PROBLEM:
Look through the data below. Show each line where the string "grey" occurs.

[Scene images with change listings]

──────────

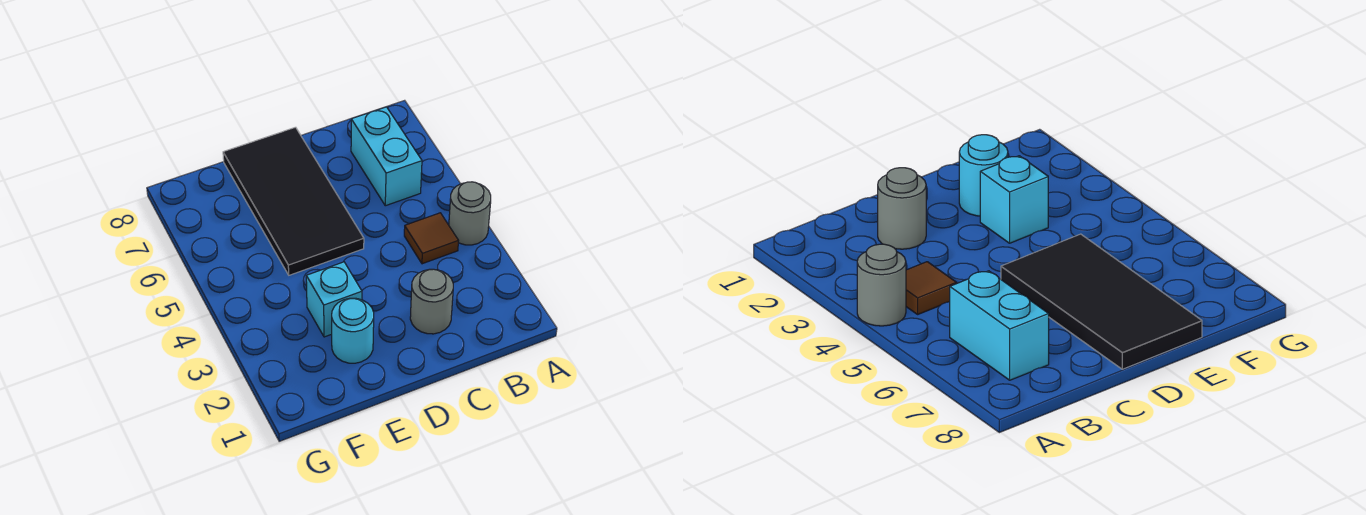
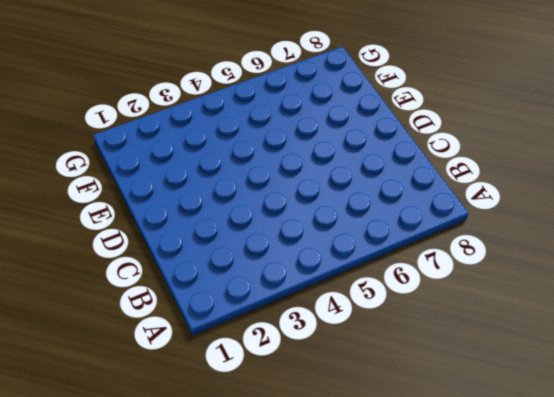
none -> grey round brick A4 level 1
none -> brown tile B4 level 1

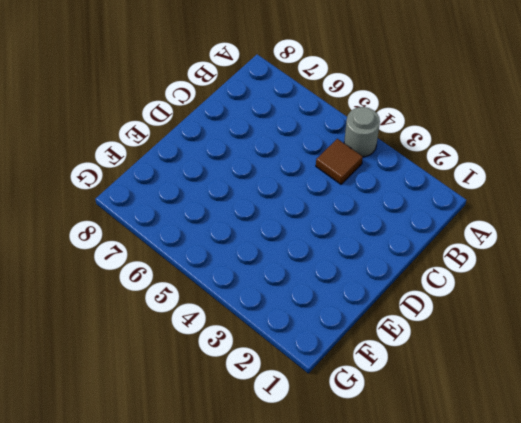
none -> cyan brick B6:B7 level 1
none -> grey round brick C2 level 1

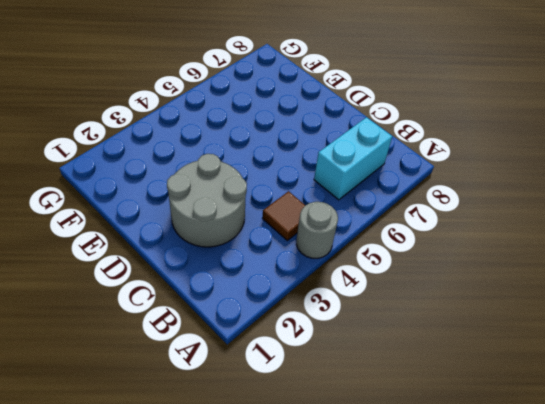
grey round brick C2:D3 level 1 -> grey round brick C2 level 1
none -> black tile D5:E8 level 1
none -> cyan round brick E2 level 1

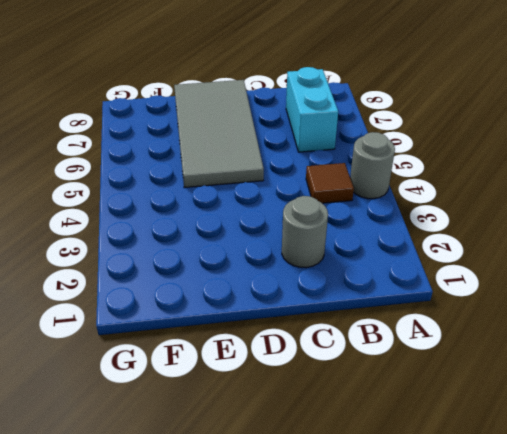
grey tile D5:E8 level 1 -> black tile D5:E8 level 1
none -> cyan round brick E2 level 1
none -> cyan brick E3 level 1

──────────

TASK ANSWER:
none -> grey round brick A4 level 1
none -> grey round brick C2 level 1
grey round brick C2:D3 level 1 -> grey round brick C2 level 1
grey tile D5:E8 level 1 -> black tile D5:E8 level 1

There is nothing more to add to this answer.